Pull out each line of the material that contains the string "degrees".

==========

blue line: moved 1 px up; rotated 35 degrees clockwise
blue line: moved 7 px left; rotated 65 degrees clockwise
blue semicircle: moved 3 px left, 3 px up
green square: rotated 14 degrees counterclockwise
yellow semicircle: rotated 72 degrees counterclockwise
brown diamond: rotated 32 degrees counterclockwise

==========

■ Result:
blue line: moved 1 px up; rotated 35 degrees clockwise
blue line: moved 7 px left; rotated 65 degrees clockwise
green square: rotated 14 degrees counterclockwise
yellow semicircle: rotated 72 degrees counterclockwise
brown diamond: rotated 32 degrees counterclockwise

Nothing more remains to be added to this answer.